» DATA TO USE
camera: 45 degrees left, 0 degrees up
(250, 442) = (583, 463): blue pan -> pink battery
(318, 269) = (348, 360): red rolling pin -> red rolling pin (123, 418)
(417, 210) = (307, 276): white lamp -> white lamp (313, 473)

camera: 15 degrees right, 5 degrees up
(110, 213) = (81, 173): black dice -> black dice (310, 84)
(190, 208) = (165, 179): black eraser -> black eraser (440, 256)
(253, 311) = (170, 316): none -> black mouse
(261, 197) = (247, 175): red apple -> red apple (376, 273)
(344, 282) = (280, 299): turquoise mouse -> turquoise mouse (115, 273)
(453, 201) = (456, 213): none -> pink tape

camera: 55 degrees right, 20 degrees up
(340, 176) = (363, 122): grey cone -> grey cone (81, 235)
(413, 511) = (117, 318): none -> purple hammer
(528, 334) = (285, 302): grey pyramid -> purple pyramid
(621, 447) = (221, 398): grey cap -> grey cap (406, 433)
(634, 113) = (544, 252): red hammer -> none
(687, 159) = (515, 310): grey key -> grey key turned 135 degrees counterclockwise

--

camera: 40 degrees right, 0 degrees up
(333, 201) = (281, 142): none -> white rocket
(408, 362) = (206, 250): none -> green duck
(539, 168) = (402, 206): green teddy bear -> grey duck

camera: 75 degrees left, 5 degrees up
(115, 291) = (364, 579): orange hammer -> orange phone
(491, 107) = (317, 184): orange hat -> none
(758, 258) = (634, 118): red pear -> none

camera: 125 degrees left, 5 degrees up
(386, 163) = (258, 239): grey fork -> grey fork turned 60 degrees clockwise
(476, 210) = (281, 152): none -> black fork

==

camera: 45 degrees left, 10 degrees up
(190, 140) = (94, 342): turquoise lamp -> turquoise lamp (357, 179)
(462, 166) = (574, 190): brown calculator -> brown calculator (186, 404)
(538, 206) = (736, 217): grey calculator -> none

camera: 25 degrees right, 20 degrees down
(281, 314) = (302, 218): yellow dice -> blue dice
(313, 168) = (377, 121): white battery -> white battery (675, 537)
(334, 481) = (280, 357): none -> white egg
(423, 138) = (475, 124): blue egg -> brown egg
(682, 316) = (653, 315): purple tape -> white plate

» AIM OF THE EXERCISE
Only lines with the word "duck" count here; copy every one from the records.

» ANSWER AREA
(408, 362) = (206, 250): none -> green duck
(539, 168) = (402, 206): green teddy bear -> grey duck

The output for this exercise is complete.